-- EXERCISE DATA follows --

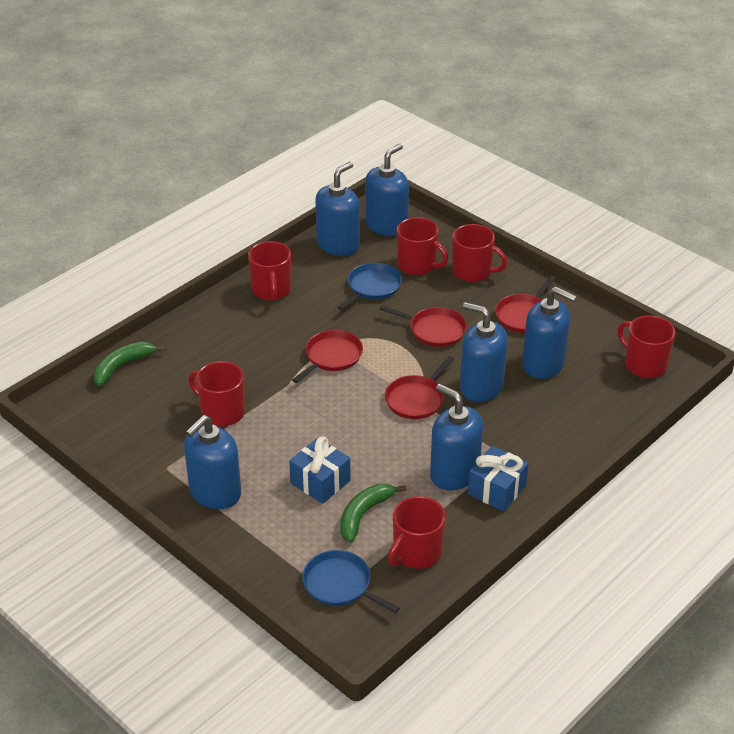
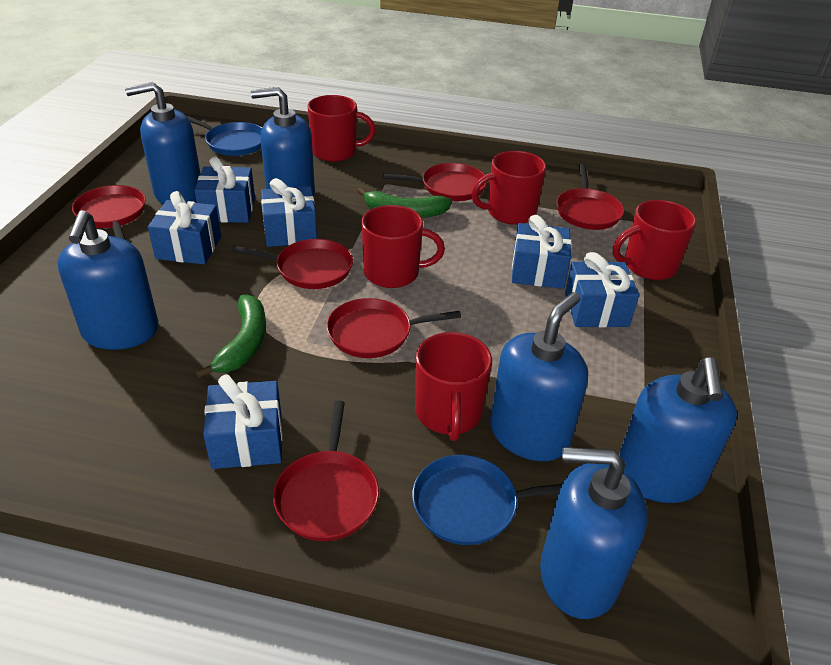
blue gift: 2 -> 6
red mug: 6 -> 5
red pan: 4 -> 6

-- EXERCISE DATA concluded --
-- EXERCISE DATA follows --

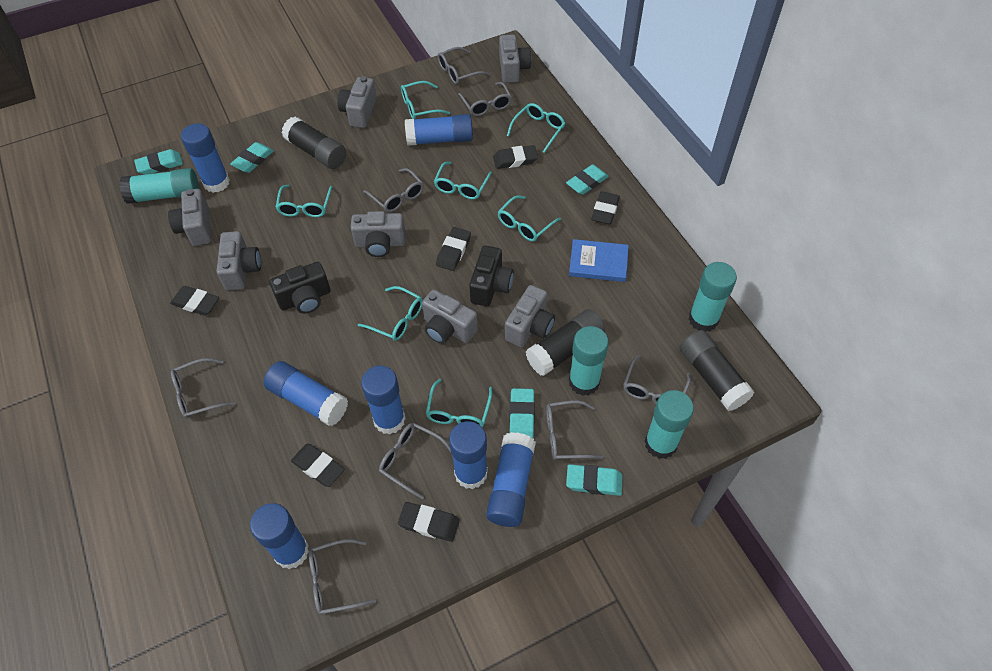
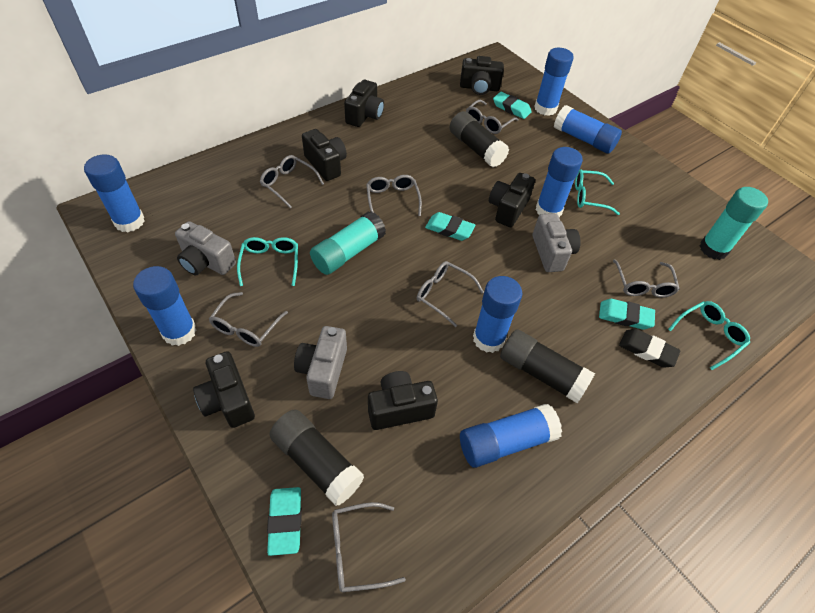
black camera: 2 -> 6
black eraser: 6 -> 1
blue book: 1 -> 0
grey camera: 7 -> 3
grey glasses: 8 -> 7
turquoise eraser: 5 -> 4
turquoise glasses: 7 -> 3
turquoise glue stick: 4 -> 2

-- EXERCISE DATA concluded --

▸ ASSIGNED TASK:
Each line in the listing above from the one containing "blue book: 1 -> 0" through the one containing "turquoise glue stick: 4 -> 2" should be repeated exactly, and no other line.

▸ RESPONSE TO THE TASK:
blue book: 1 -> 0
grey camera: 7 -> 3
grey glasses: 8 -> 7
turquoise eraser: 5 -> 4
turquoise glasses: 7 -> 3
turquoise glue stick: 4 -> 2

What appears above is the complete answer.